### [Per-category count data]
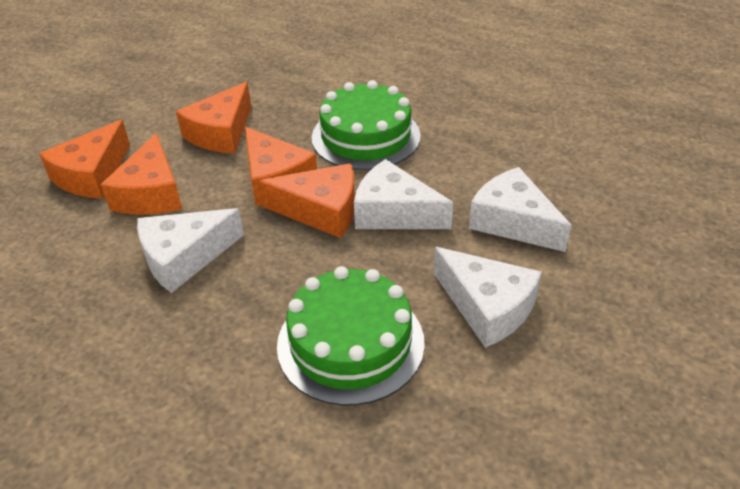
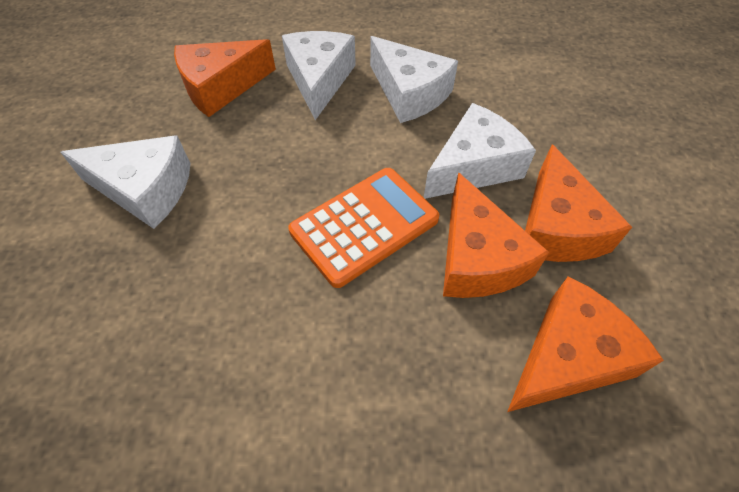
green cake: 2 -> 0
orange calculator: 0 -> 1
orange cheese: 5 -> 4

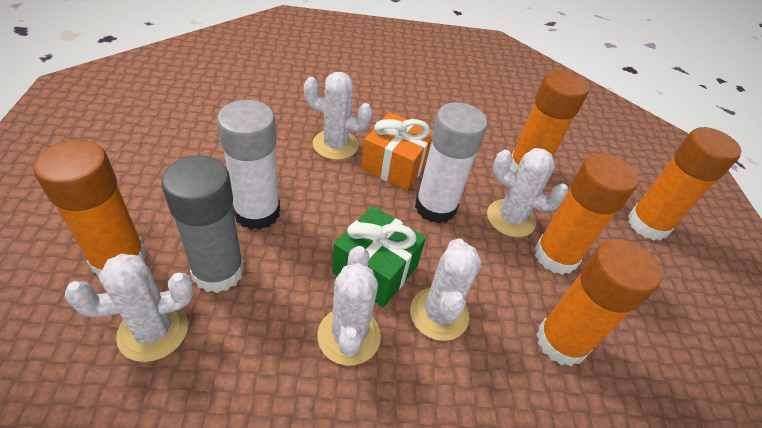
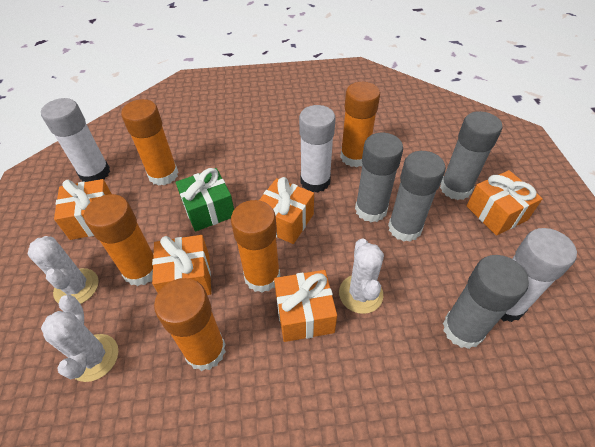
grey glue stick: 1 -> 4
orange gift: 1 -> 5
white cactus: 5 -> 3
white glue stick: 2 -> 3

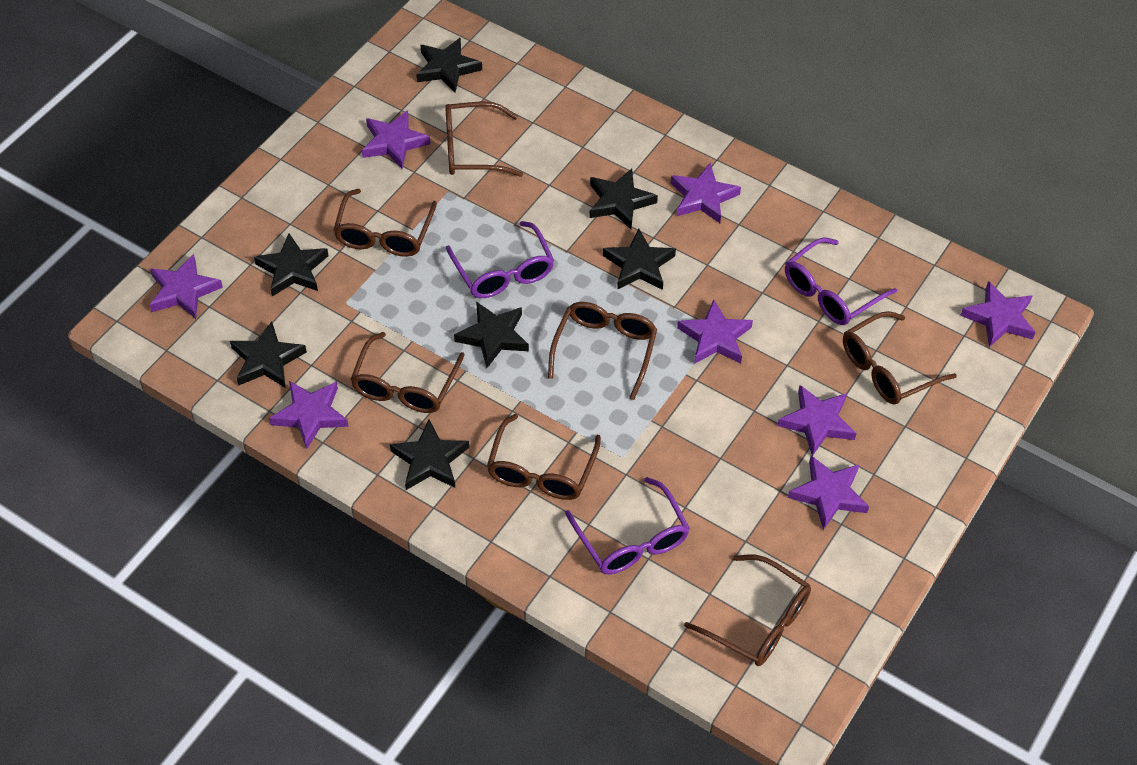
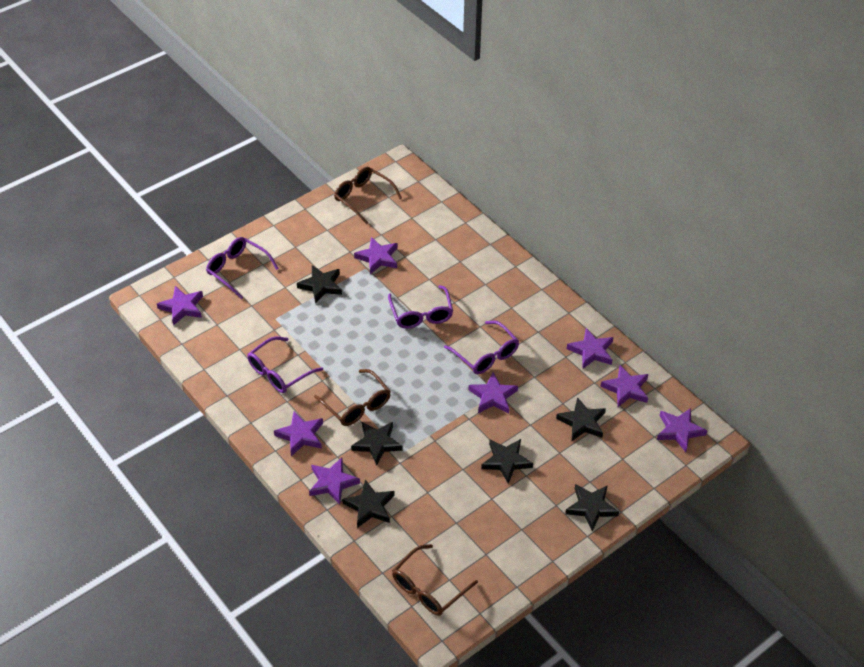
black star: 7 -> 6
brown glasses: 7 -> 3
purple glasses: 3 -> 4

### [About this exercise]
All of the records need to be reproduced exactly, with each picture omitted.

### [Output for this task]
green cake: 2 -> 0
orange calculator: 0 -> 1
orange cheese: 5 -> 4

grey glue stick: 1 -> 4
orange gift: 1 -> 5
white cactus: 5 -> 3
white glue stick: 2 -> 3

black star: 7 -> 6
brown glasses: 7 -> 3
purple glasses: 3 -> 4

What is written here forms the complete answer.